Retype the following data exactly, but leave its pictures out.
○ ○ ○ ○ ○
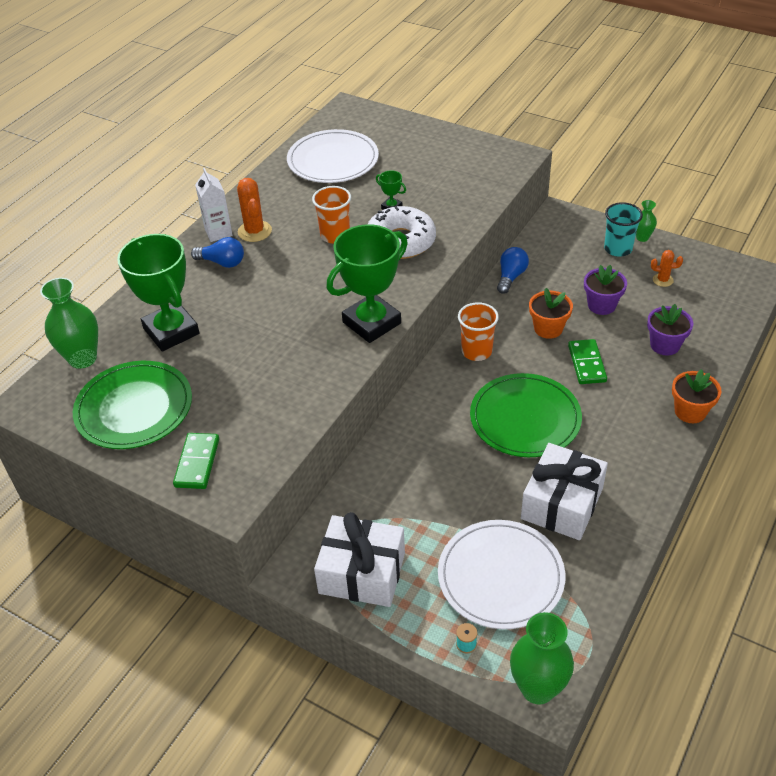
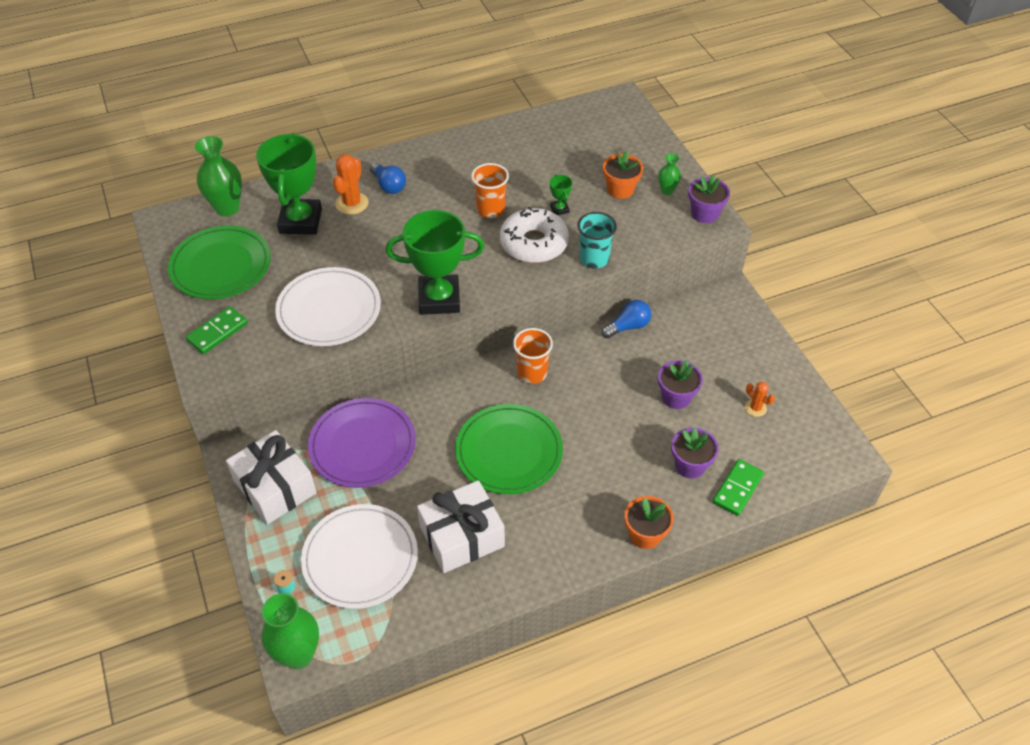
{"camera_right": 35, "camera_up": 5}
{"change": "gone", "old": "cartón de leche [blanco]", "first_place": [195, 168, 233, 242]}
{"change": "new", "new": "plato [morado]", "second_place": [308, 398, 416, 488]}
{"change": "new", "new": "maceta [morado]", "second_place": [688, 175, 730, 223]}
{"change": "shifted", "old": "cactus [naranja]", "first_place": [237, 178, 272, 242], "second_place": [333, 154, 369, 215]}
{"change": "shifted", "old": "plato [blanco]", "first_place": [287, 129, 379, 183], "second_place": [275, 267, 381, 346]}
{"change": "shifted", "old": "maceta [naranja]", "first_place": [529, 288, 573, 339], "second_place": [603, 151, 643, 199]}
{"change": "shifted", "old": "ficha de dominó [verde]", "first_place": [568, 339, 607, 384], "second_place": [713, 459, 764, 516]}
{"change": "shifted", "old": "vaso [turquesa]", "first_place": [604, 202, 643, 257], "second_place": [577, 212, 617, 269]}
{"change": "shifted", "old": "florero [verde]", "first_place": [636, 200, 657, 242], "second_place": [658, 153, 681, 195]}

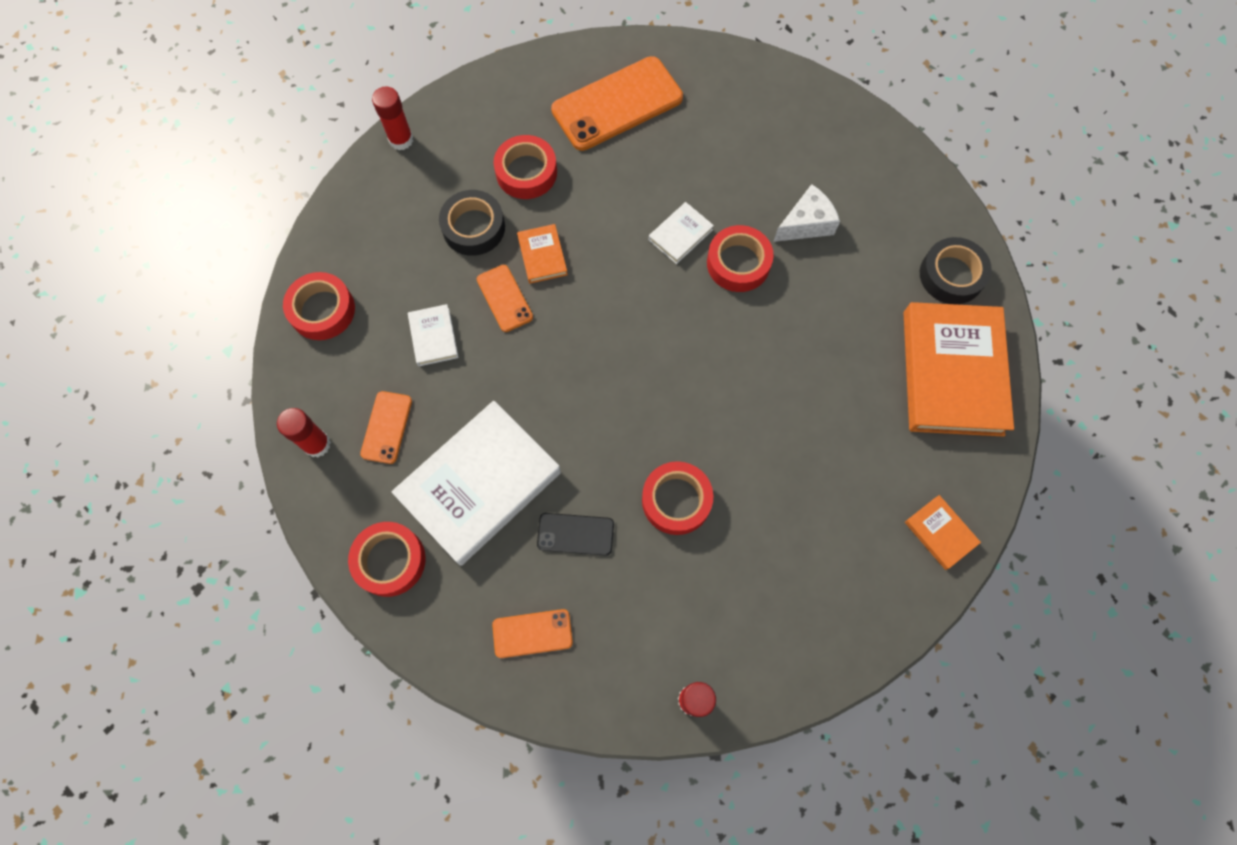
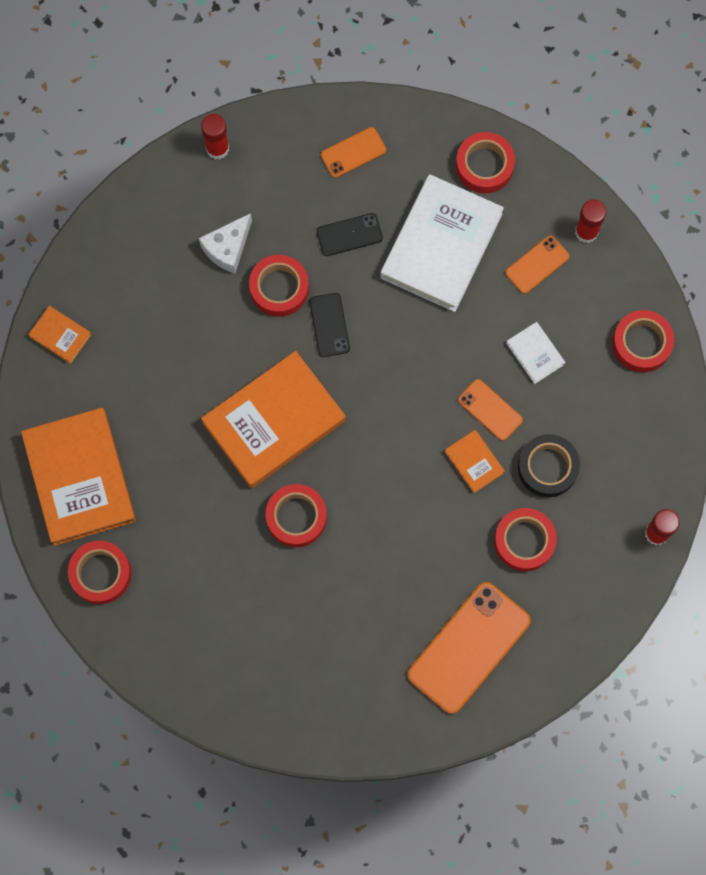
{"camera_right": 160, "camera_up": 5}
{"change": "gone", "old": "libro [blanco]", "first_place": [649, 202, 714, 264]}
{"change": "new", "new": "libro [naranja]", "second_place": [201, 351, 345, 488]}
{"change": "new", "new": "móvil [negro]", "second_place": [309, 293, 350, 357]}
{"change": "shifted", "old": "queso [blanco]", "first_place": [773, 184, 840, 242], "second_place": [199, 213, 252, 274]}
{"change": "repainted", "old": "cinta adhesiva [negro]", "new": "cinta adhesiva [rojo]", "first_place": [920, 237, 992, 304], "second_place": [68, 541, 131, 604]}
{"change": "rotated", "old": "móvil [naranja]", "first_place": [360, 391, 412, 464], "second_place": [506, 235, 569, 294], "degrees": 60}

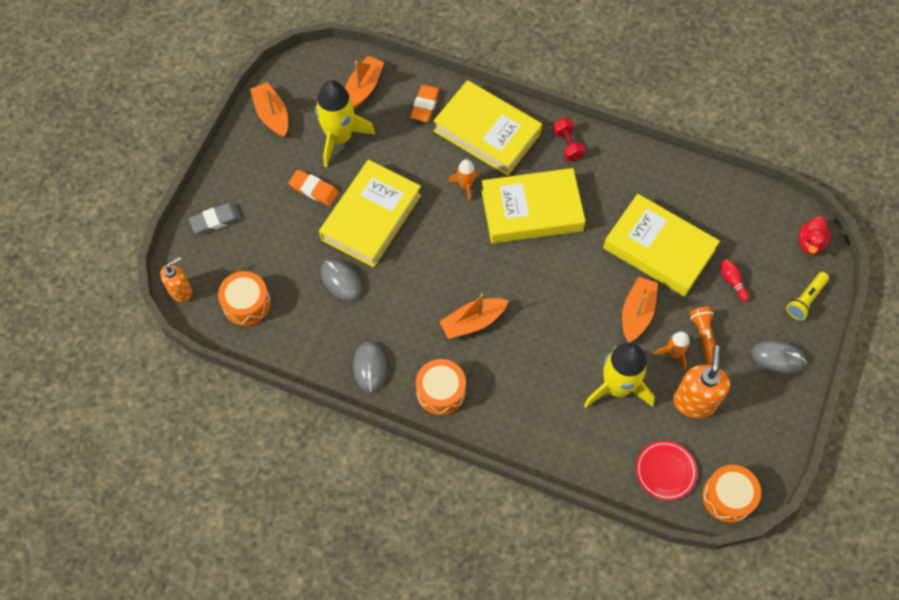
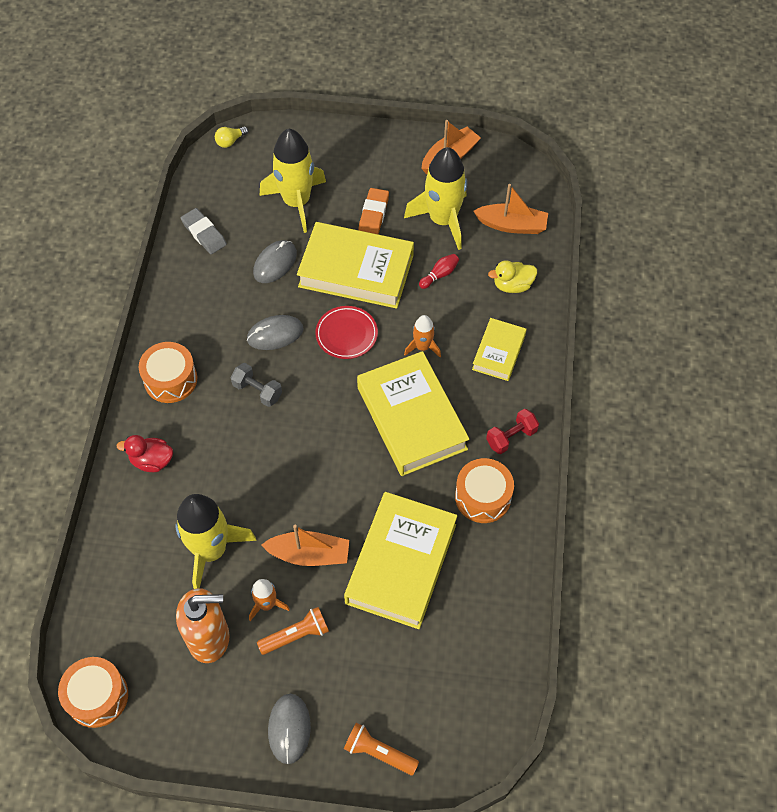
{"camera_right": 75, "camera_up": -5}
{"change": "new", "new": "cohete [amarillo]", "second_place": [260, 129, 326, 233]}
{"change": "shifted", "old": "goma de borrar [gris]", "first_place": [189, 203, 241, 234], "second_place": [181, 208, 227, 254]}
{"change": "shifted", "old": "tambor [naranja]", "first_place": [218, 271, 271, 326], "second_place": [455, 458, 514, 523]}
{"change": "shifted", "old": "ratón [gris]", "first_place": [353, 341, 387, 393], "second_place": [247, 315, 304, 350]}
{"change": "shifted", "old": "plato [rojo]", "first_place": [636, 441, 697, 500], "second_place": [315, 306, 378, 359]}
{"change": "shifted", "old": "bolo [rojo]", "first_place": [721, 259, 749, 301], "second_place": [419, 254, 459, 289]}
{"change": "shifted", "old": "pato [rojo]", "first_place": [799, 216, 831, 255], "second_place": [116, 435, 173, 472]}
{"change": "swapped", "old": "dispensador de jabón [naranja]", "new": "bombilla [amarillo]", "first_place": [160, 256, 192, 302], "second_place": [215, 127, 248, 148]}
{"change": "swapped", "old": "goma de borrar [naranja]", "new": "pato [amarillo]", "first_place": [410, 84, 440, 122], "second_place": [488, 260, 537, 293]}
{"change": "swapped", "old": "barco [naranja]", "new": "mancuerna [gris]", "first_place": [439, 293, 509, 339], "second_place": [231, 363, 282, 407]}
{"change": "repainted", "old": "lámpara de mano [amarillo]", "new": "lámpara de mano [naranja]", "first_place": [786, 272, 829, 320], "second_place": [344, 723, 419, 775]}
{"change": "scaled", "old": "libro [amarillo]", "first_place": [433, 80, 542, 176], "second_place": [472, 318, 527, 381], "factor": 0.54}

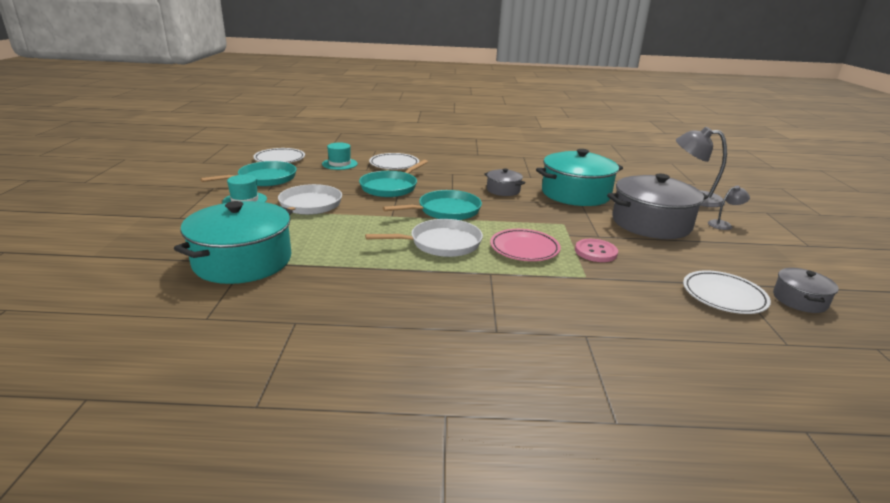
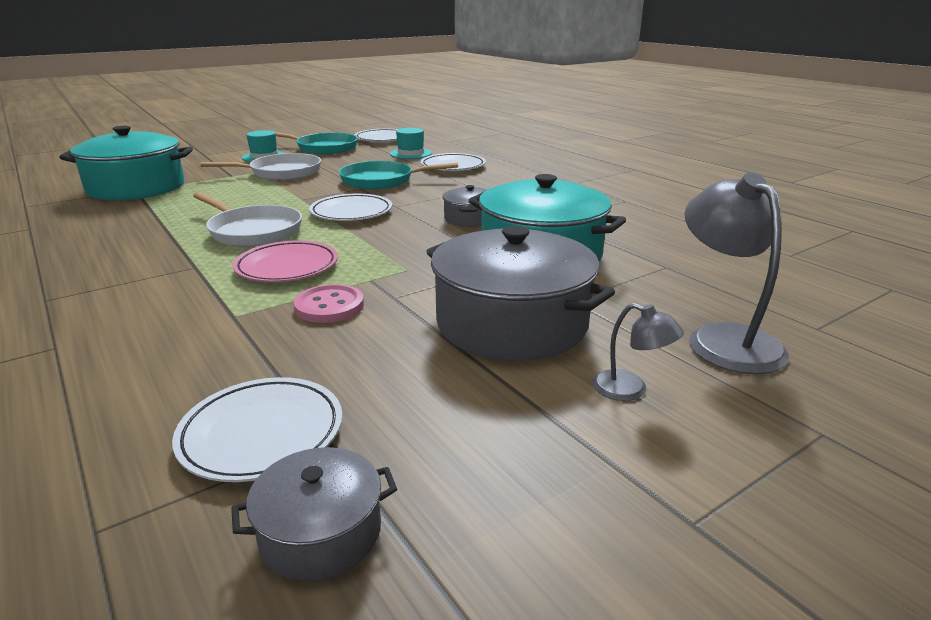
{"camera_right": 55, "camera_up": 0}
{"change": "swapped", "old": "sartén [turquesa]", "new": "plato [blanco]", "first_place": [383, 190, 482, 220], "second_place": [309, 194, 392, 221]}

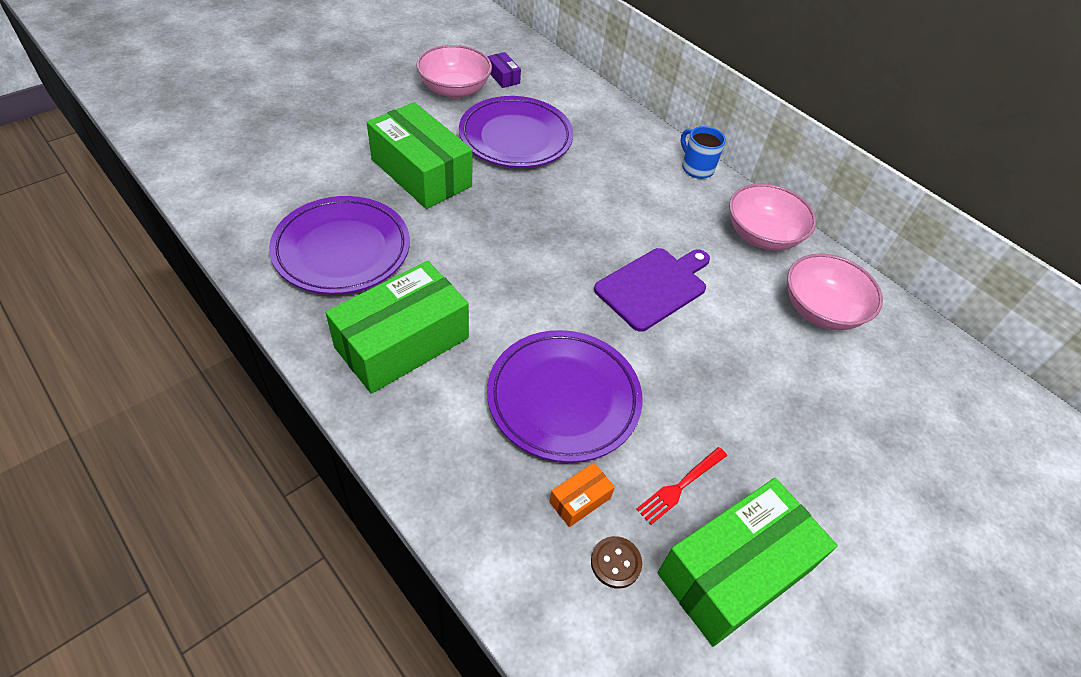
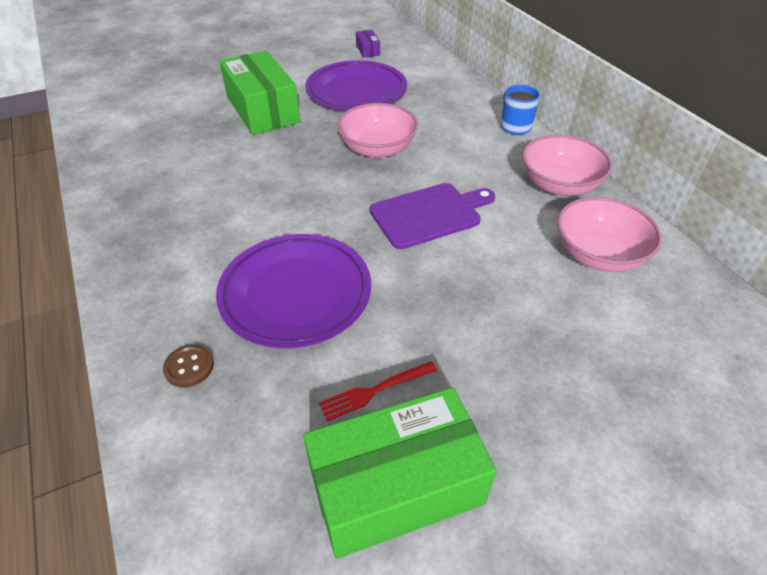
{"camera_right": 20, "camera_up": -5}
{"change": "gone", "old": "plato [morado]", "first_place": [269, 196, 410, 294]}
{"change": "gone", "old": "caja [verde]", "first_place": [326, 261, 469, 394]}
{"change": "gone", "old": "caja [naranja]", "first_place": [549, 463, 615, 527]}
{"change": "shifted", "old": "cuenco [rosa]", "first_place": [417, 45, 492, 98], "second_place": [337, 103, 418, 159]}
{"change": "shifted", "old": "botón [marrón]", "first_place": [591, 536, 642, 589], "second_place": [163, 344, 214, 388]}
○ ○ ○ ○ ○
▸ **TASK OUTPUT**
{"camera_right": 35, "camera_up": 5}
{"change": "gone", "old": "cartón de leche [blanco]", "first_place": [195, 168, 233, 242]}
{"change": "new", "new": "plato [morado]", "second_place": [308, 398, 416, 488]}
{"change": "new", "new": "maceta [morado]", "second_place": [688, 175, 730, 223]}
{"change": "shifted", "old": "cactus [naranja]", "first_place": [237, 178, 272, 242], "second_place": [333, 154, 369, 215]}
{"change": "shifted", "old": "plato [blanco]", "first_place": [287, 129, 379, 183], "second_place": [275, 267, 381, 346]}
{"change": "shifted", "old": "maceta [naranja]", "first_place": [529, 288, 573, 339], "second_place": [603, 151, 643, 199]}
{"change": "shifted", "old": "ficha de dominó [verde]", "first_place": [568, 339, 607, 384], "second_place": [713, 459, 764, 516]}
{"change": "shifted", "old": "vaso [turquesa]", "first_place": [604, 202, 643, 257], "second_place": [577, 212, 617, 269]}
{"change": "shifted", "old": "florero [verde]", "first_place": [636, 200, 657, 242], "second_place": [658, 153, 681, 195]}

{"camera_right": 160, "camera_up": 5}
{"change": "gone", "old": "libro [blanco]", "first_place": [649, 202, 714, 264]}
{"change": "new", "new": "libro [naranja]", "second_place": [201, 351, 345, 488]}
{"change": "new", "new": "móvil [negro]", "second_place": [309, 293, 350, 357]}
{"change": "shifted", "old": "queso [blanco]", "first_place": [773, 184, 840, 242], "second_place": [199, 213, 252, 274]}
{"change": "repainted", "old": "cinta adhesiva [negro]", "new": "cinta adhesiva [rojo]", "first_place": [920, 237, 992, 304], "second_place": [68, 541, 131, 604]}
{"change": "rotated", "old": "móvil [naranja]", "first_place": [360, 391, 412, 464], "second_place": [506, 235, 569, 294], "degrees": 60}

{"camera_right": 75, "camera_up": -5}
{"change": "new", "new": "cohete [amarillo]", "second_place": [260, 129, 326, 233]}
{"change": "shifted", "old": "goma de borrar [gris]", "first_place": [189, 203, 241, 234], "second_place": [181, 208, 227, 254]}
{"change": "shifted", "old": "tambor [naranja]", "first_place": [218, 271, 271, 326], "second_place": [455, 458, 514, 523]}
{"change": "shifted", "old": "ratón [gris]", "first_place": [353, 341, 387, 393], "second_place": [247, 315, 304, 350]}
{"change": "shifted", "old": "plato [rojo]", "first_place": [636, 441, 697, 500], "second_place": [315, 306, 378, 359]}
{"change": "shifted", "old": "bolo [rojo]", "first_place": [721, 259, 749, 301], "second_place": [419, 254, 459, 289]}
{"change": "shifted", "old": "pato [rojo]", "first_place": [799, 216, 831, 255], "second_place": [116, 435, 173, 472]}
{"change": "swapped", "old": "dispensador de jabón [naranja]", "new": "bombilla [amarillo]", "first_place": [160, 256, 192, 302], "second_place": [215, 127, 248, 148]}
{"change": "swapped", "old": "goma de borrar [naranja]", "new": "pato [amarillo]", "first_place": [410, 84, 440, 122], "second_place": [488, 260, 537, 293]}
{"change": "swapped", "old": "barco [naranja]", "new": "mancuerna [gris]", "first_place": [439, 293, 509, 339], "second_place": [231, 363, 282, 407]}
{"change": "repainted", "old": "lámpara de mano [amarillo]", "new": "lámpara de mano [naranja]", "first_place": [786, 272, 829, 320], "second_place": [344, 723, 419, 775]}
{"change": "scaled", "old": "libro [amarillo]", "first_place": [433, 80, 542, 176], "second_place": [472, 318, 527, 381], "factor": 0.54}

{"camera_right": 55, "camera_up": 0}
{"change": "swapped", "old": "sartén [turquesa]", "new": "plato [blanco]", "first_place": [383, 190, 482, 220], "second_place": [309, 194, 392, 221]}

{"camera_right": 20, "camera_up": -5}
{"change": "gone", "old": "plato [morado]", "first_place": [269, 196, 410, 294]}
{"change": "gone", "old": "caja [verde]", "first_place": [326, 261, 469, 394]}
{"change": "gone", "old": "caja [naranja]", "first_place": [549, 463, 615, 527]}
{"change": "shifted", "old": "cuenco [rosa]", "first_place": [417, 45, 492, 98], "second_place": [337, 103, 418, 159]}
{"change": "shifted", "old": "botón [marrón]", "first_place": [591, 536, 642, 589], "second_place": [163, 344, 214, 388]}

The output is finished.